> [What to work on] Find every line in the items below that contains the string "gray", matching case exactly, and copy each such line.
*** Opening Supplied data ***
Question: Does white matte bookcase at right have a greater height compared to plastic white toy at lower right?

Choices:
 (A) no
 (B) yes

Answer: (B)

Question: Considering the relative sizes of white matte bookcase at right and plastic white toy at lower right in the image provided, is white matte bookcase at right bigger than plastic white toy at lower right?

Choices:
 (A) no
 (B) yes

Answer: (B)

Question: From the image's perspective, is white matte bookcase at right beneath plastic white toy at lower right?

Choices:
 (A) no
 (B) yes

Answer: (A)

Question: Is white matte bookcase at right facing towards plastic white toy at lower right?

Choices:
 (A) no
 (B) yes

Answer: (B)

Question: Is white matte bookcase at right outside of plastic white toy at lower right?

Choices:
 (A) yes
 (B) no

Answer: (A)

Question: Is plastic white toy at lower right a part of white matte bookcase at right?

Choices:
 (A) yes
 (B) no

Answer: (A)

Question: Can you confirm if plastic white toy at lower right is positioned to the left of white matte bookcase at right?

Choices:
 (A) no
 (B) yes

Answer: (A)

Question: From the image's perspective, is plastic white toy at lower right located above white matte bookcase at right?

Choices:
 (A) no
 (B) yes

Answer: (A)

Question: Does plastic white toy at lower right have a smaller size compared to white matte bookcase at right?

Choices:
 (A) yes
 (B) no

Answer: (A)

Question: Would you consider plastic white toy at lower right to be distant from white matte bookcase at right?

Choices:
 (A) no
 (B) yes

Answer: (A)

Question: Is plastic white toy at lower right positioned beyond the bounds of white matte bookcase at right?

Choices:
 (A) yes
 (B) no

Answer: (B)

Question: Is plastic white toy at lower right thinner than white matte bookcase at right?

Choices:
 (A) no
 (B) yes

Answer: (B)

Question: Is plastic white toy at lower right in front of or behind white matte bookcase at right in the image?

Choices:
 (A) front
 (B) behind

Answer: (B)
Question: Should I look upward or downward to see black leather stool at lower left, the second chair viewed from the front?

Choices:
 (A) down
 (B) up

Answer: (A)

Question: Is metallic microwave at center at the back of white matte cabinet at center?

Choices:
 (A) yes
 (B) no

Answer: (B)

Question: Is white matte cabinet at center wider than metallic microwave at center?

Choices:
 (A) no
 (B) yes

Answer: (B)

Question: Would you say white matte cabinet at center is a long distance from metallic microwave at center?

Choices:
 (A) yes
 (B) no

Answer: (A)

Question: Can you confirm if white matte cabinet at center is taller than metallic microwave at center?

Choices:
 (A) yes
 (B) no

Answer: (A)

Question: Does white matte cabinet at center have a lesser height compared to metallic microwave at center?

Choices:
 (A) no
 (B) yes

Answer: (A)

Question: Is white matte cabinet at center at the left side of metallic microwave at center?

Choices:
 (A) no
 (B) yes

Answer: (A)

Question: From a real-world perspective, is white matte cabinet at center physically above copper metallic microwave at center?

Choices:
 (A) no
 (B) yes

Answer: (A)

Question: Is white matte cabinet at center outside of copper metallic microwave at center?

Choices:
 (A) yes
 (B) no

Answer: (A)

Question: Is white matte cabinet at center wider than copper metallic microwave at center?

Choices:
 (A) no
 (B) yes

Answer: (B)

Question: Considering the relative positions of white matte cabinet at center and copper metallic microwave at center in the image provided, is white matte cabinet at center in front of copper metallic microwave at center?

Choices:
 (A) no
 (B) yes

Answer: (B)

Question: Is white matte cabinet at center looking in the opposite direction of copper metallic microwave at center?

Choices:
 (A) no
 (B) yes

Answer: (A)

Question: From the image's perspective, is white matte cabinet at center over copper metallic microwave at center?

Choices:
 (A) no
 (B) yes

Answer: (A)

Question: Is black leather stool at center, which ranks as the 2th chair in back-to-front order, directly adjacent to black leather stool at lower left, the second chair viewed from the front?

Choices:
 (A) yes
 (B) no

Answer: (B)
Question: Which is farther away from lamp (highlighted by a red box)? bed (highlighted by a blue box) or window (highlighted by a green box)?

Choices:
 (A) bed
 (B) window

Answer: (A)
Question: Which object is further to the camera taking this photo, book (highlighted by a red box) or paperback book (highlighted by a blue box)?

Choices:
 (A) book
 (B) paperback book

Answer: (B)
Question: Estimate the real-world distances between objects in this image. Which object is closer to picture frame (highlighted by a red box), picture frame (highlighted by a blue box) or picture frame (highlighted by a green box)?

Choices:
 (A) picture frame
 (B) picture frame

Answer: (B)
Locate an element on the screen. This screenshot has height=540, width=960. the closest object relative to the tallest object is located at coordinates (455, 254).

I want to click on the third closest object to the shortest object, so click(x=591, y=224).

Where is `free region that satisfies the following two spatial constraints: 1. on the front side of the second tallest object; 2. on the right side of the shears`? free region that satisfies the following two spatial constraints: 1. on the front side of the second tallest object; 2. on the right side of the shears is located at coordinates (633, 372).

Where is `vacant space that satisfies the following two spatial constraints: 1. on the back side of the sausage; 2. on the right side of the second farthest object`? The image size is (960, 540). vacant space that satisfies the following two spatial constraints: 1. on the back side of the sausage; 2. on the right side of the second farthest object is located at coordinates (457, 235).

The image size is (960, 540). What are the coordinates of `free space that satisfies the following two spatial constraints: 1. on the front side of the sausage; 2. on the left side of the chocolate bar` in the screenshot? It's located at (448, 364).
*** Closing Supplied data ***
*** Opening Supplied data ***
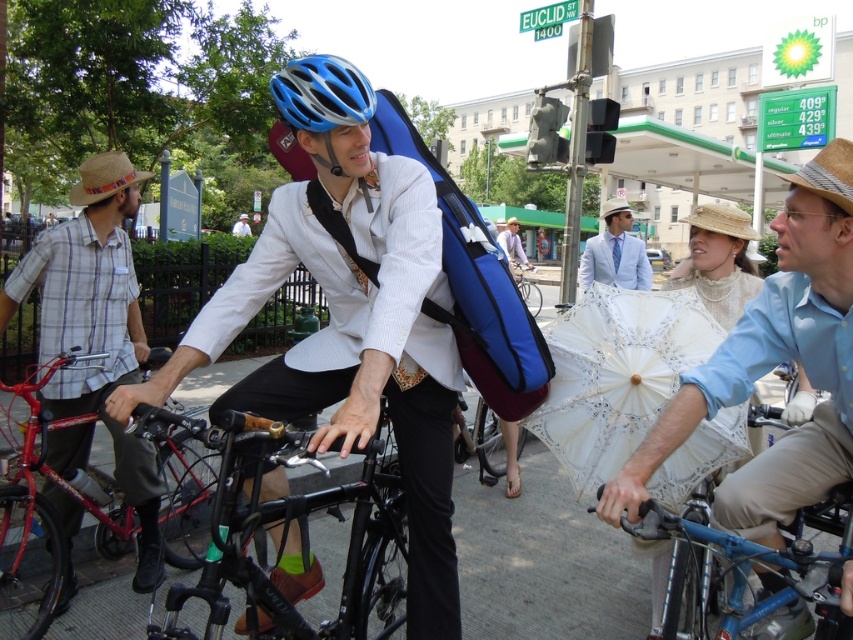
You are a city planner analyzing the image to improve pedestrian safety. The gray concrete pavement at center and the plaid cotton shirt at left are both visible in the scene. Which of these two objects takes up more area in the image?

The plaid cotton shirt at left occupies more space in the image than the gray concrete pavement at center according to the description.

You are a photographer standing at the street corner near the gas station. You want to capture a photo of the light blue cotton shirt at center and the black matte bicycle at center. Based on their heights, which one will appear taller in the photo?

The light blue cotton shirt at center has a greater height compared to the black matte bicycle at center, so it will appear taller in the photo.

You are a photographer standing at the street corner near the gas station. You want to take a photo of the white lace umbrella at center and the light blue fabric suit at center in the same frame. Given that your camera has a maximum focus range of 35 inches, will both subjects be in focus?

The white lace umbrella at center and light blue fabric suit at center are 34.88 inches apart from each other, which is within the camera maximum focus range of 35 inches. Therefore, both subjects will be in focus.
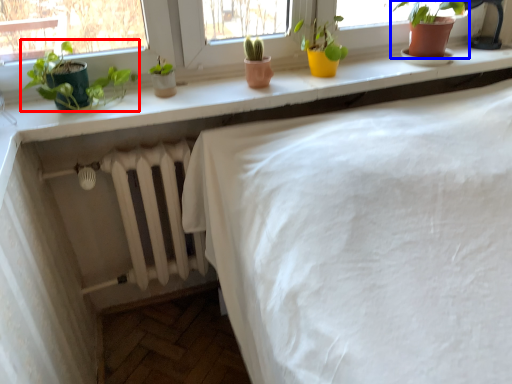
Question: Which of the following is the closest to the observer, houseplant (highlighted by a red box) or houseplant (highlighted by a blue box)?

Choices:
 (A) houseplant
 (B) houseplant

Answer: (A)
*** Closing Supplied data ***
> [Answer for this exercise]
You are a city planner analyzing the image to improve pedestrian safety. The gray concrete pavement at center and the plaid cotton shirt at left are both visible in the scene. Which of these two objects takes up more area in the image?
The plaid cotton shirt at left occupies more space in the image than the gray concrete pavement at center according to the description.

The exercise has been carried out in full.